- [Data for this task]
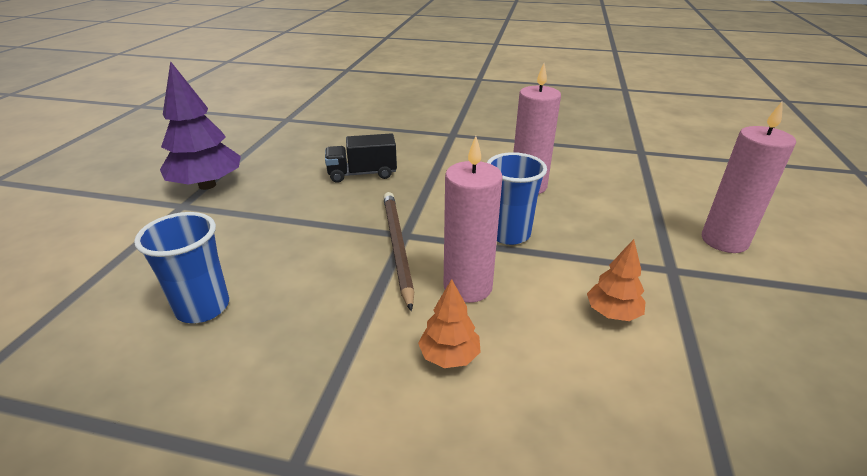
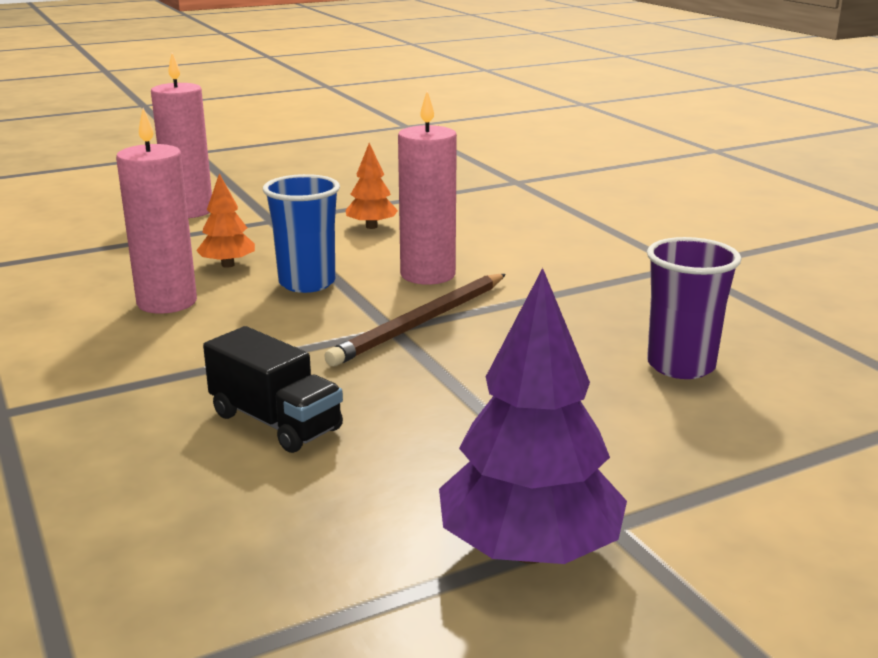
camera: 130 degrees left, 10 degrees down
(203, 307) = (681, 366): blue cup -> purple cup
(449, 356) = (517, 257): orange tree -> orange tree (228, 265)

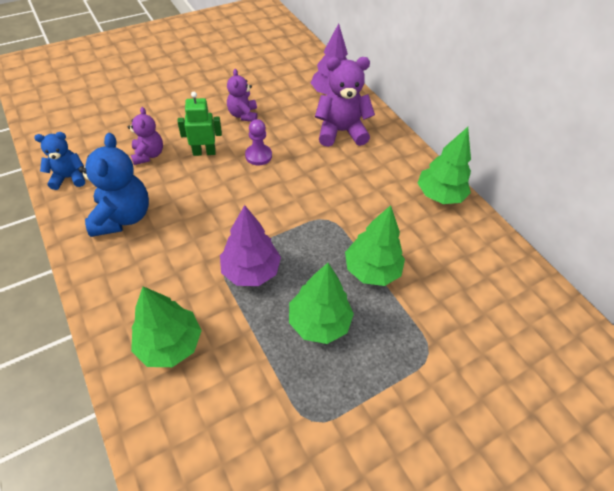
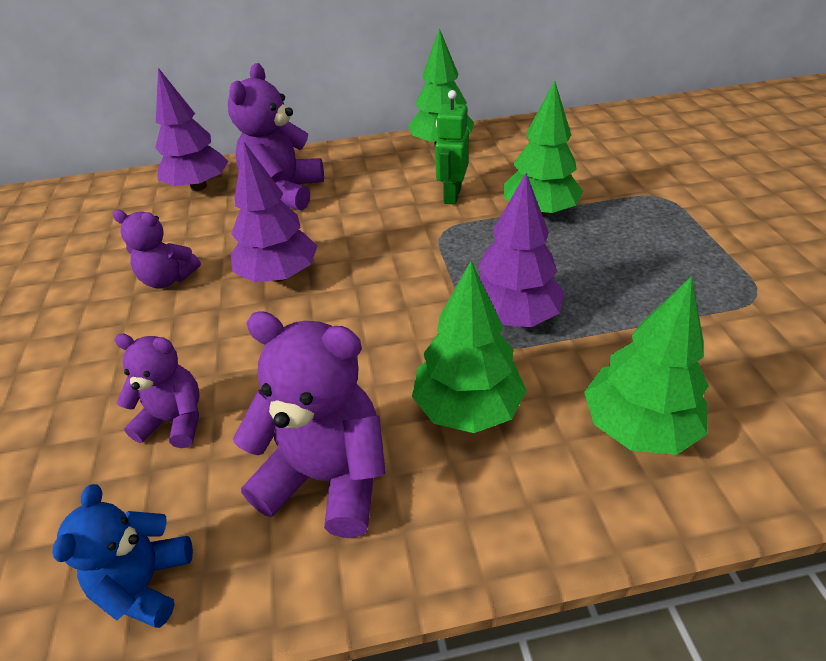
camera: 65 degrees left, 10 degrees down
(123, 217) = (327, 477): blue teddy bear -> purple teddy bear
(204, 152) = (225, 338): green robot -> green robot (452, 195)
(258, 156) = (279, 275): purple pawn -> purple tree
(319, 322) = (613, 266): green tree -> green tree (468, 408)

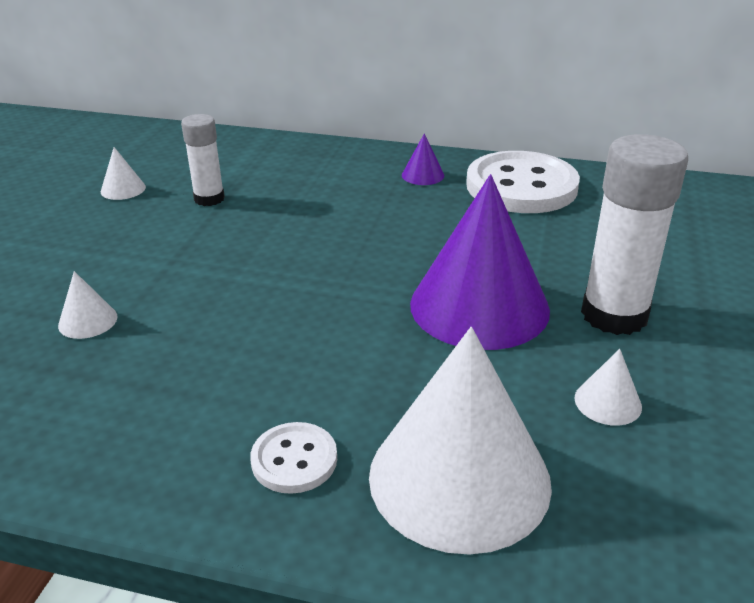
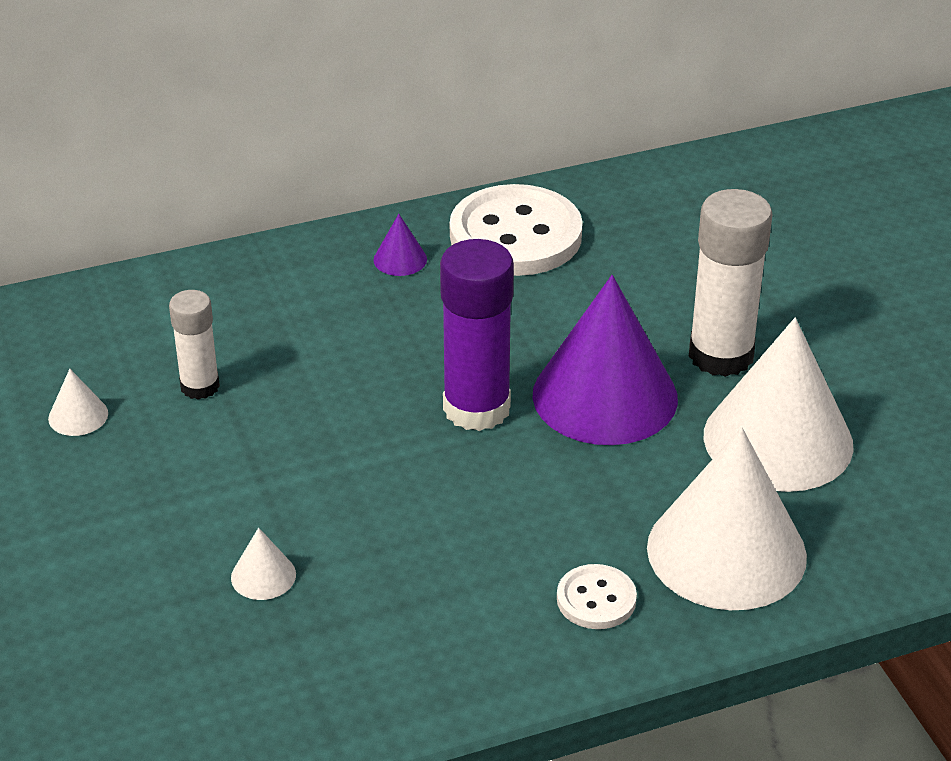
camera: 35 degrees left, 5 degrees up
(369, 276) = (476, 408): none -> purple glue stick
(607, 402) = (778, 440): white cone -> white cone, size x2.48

- [Exercise requirements] The job is to copy each line from the material above that holds the word "degrees".

- [Answer to this task]
camera: 130 degrees left, 10 degrees down
camera: 65 degrees left, 10 degrees down
camera: 35 degrees left, 5 degrees up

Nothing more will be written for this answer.